• **Input data**
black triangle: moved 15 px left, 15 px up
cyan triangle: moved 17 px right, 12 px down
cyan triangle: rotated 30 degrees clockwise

* * *

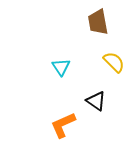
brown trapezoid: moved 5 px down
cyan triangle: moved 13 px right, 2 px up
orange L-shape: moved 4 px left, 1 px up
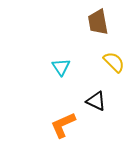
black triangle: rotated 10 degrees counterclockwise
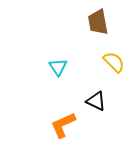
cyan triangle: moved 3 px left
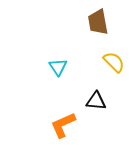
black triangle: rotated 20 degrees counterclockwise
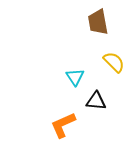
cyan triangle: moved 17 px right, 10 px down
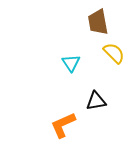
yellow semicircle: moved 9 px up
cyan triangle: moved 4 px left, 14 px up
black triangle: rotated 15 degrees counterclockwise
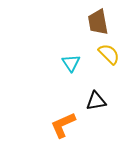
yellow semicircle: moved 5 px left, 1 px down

---

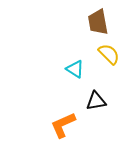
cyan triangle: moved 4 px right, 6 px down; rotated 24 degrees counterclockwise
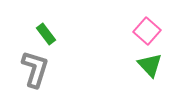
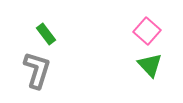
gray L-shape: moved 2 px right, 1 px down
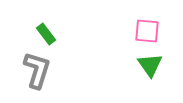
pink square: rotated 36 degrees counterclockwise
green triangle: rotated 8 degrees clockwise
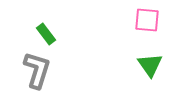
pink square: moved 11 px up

• **Problem to solve**
Quote the lines of the material above, from the line containing "cyan triangle: moved 3 px left" through the line containing "black triangle: rotated 15", including both. Omit the pictures from your answer.

• **The solution**
cyan triangle: moved 3 px left
black triangle: rotated 20 degrees counterclockwise
cyan triangle: moved 17 px right, 10 px down
yellow semicircle: moved 9 px up
cyan triangle: moved 4 px left, 14 px up
black triangle: rotated 15 degrees counterclockwise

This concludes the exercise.